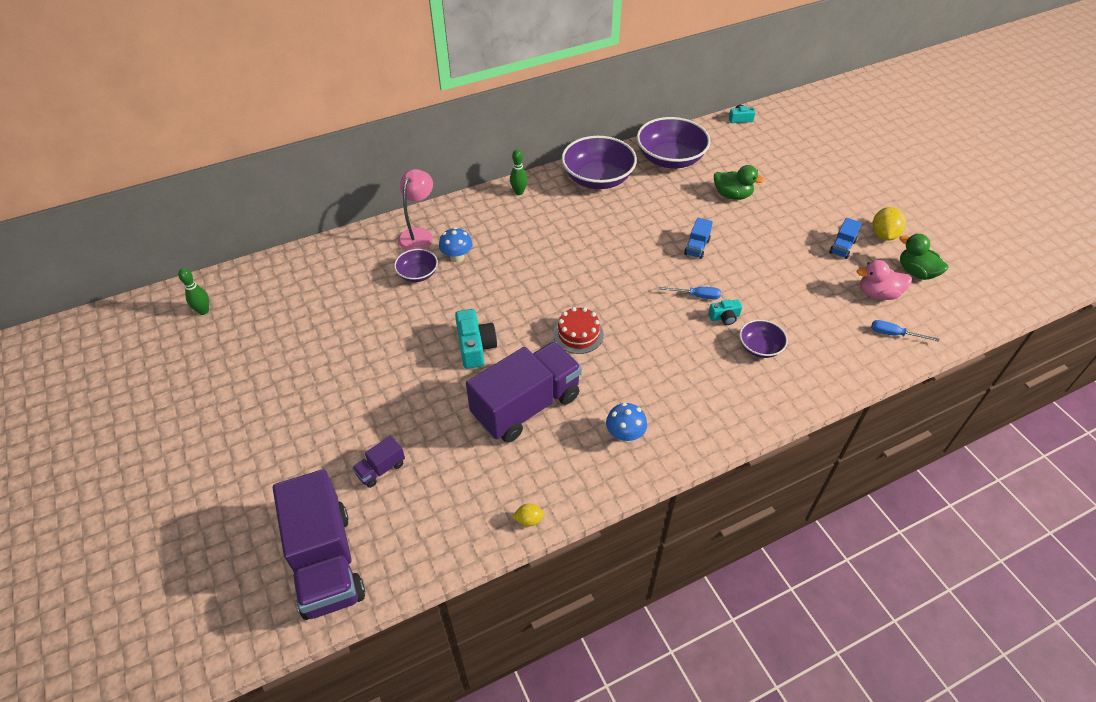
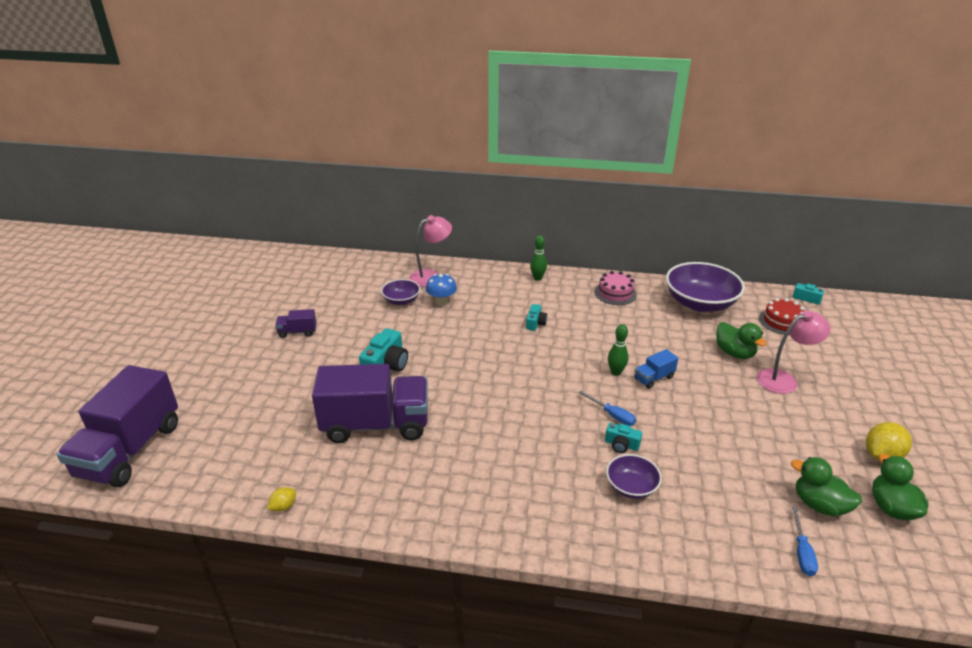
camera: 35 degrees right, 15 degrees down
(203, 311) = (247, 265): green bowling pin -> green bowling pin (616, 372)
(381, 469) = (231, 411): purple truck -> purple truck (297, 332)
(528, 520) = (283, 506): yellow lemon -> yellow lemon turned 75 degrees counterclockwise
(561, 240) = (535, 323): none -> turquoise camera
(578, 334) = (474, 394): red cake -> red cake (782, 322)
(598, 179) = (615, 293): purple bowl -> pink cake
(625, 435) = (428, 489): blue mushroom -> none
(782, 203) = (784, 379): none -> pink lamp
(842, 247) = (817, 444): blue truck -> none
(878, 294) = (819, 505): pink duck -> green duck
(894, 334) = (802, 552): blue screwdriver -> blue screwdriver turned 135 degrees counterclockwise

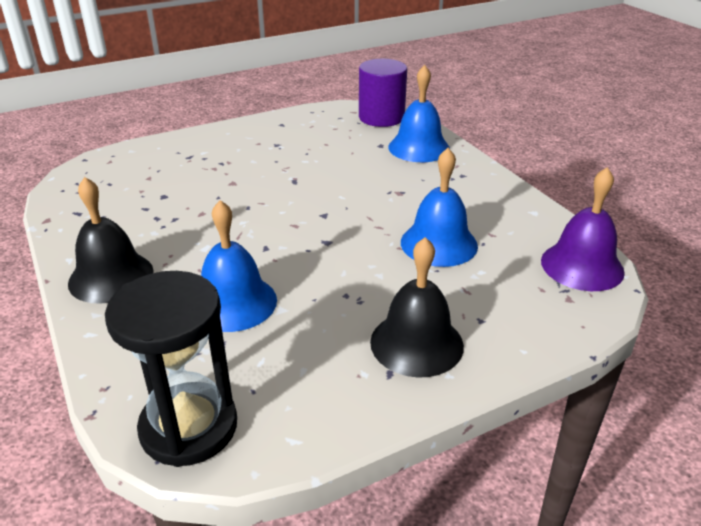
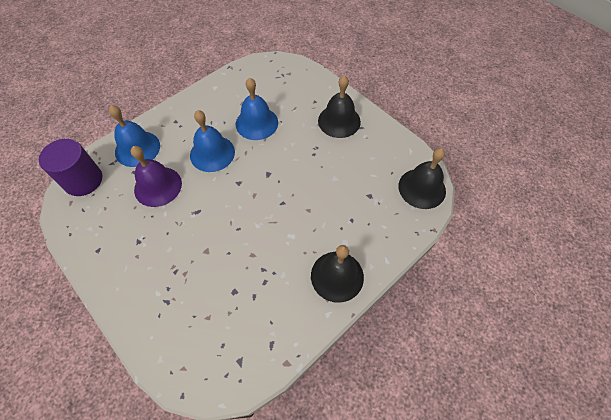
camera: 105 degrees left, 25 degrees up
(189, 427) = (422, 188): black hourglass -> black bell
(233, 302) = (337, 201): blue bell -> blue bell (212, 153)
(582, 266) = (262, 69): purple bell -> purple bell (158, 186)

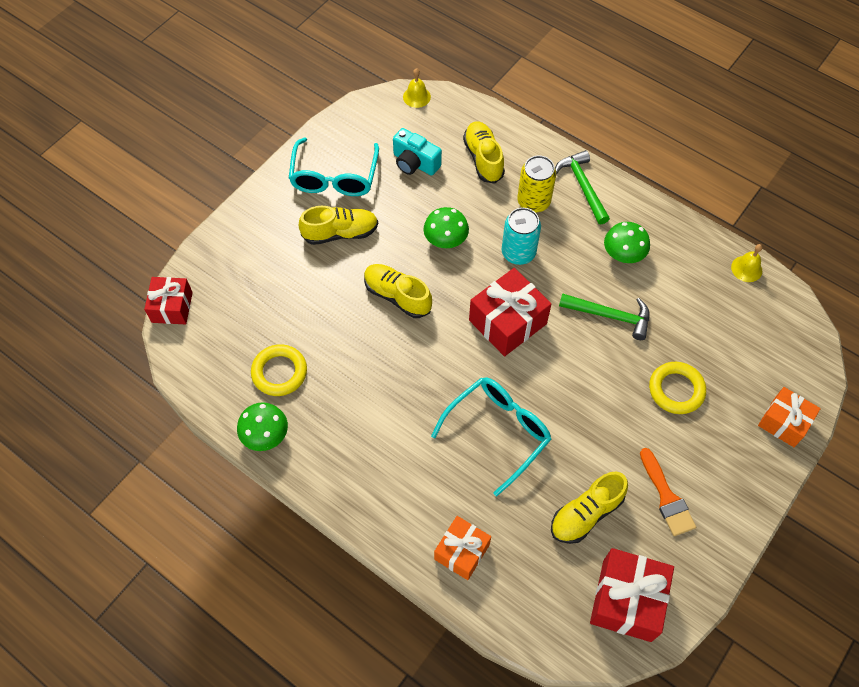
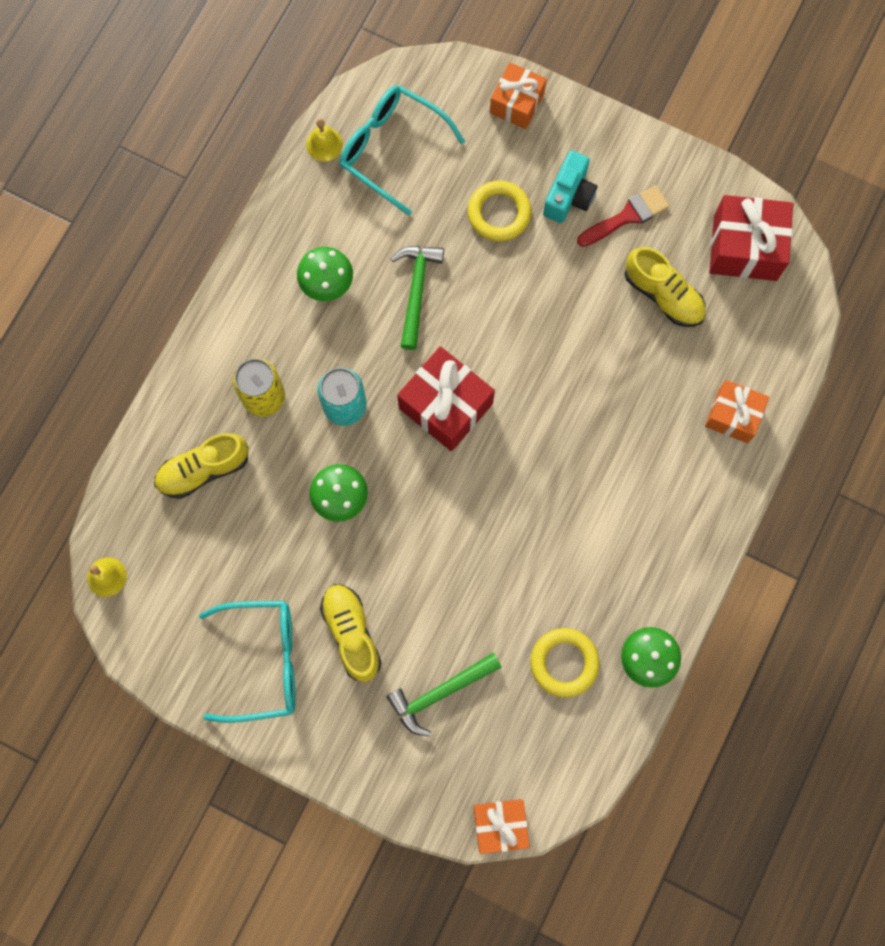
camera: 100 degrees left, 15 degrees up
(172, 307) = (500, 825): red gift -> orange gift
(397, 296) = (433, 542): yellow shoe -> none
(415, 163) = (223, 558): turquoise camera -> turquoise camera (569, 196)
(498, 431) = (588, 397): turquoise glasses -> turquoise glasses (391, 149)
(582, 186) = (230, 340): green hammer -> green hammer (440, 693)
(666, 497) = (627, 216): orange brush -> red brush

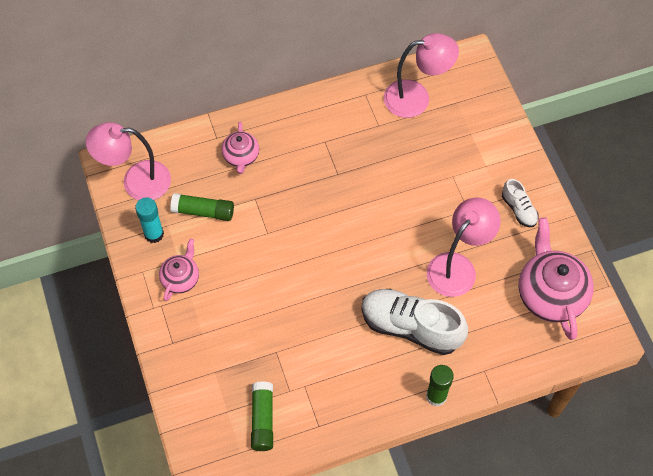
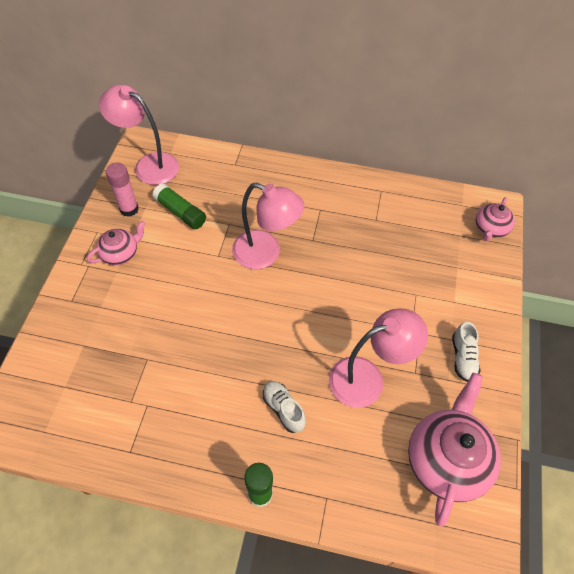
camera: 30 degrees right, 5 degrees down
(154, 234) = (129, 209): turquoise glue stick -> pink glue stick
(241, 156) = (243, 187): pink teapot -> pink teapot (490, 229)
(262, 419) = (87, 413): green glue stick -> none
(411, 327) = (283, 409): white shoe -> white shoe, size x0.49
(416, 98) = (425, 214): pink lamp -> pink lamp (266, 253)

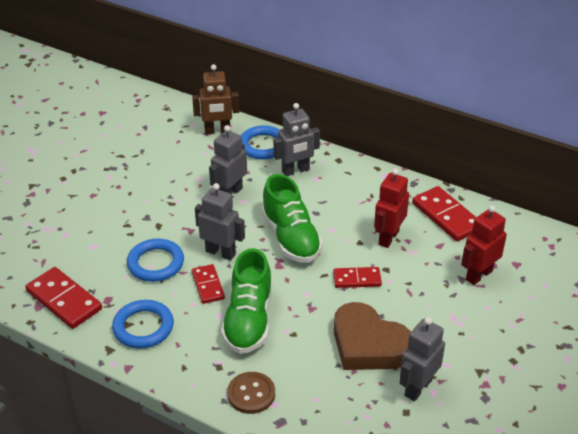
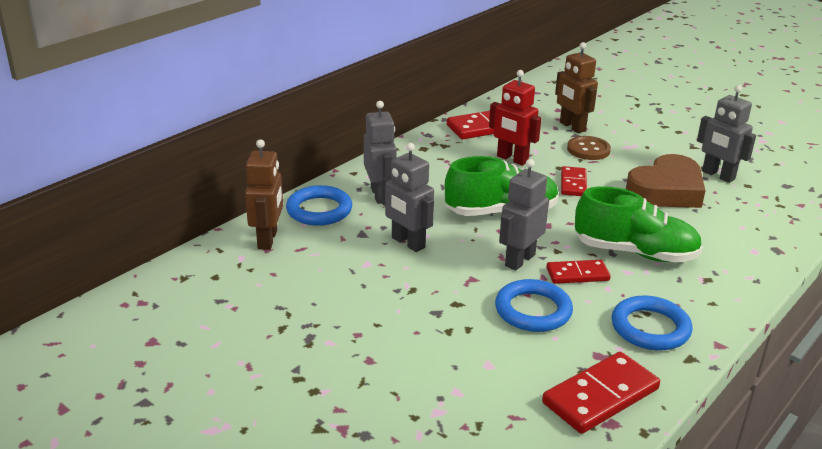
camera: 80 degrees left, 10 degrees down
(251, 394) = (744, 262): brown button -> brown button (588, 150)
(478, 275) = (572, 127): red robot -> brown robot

• **PROBLEM**
From the line containing "(241, 156) = (243, 187): pink" down to the final line of the listing above, write out only those lines exactly as they are, minus the pictures.

• **REPLY**
(241, 156) = (243, 187): pink teapot -> pink teapot (490, 229)
(262, 419) = (87, 413): green glue stick -> none
(411, 327) = (283, 409): white shoe -> white shoe, size x0.49
(416, 98) = (425, 214): pink lamp -> pink lamp (266, 253)

camera: 80 degrees left, 10 degrees down
(251, 394) = (744, 262): brown button -> brown button (588, 150)
(478, 275) = (572, 127): red robot -> brown robot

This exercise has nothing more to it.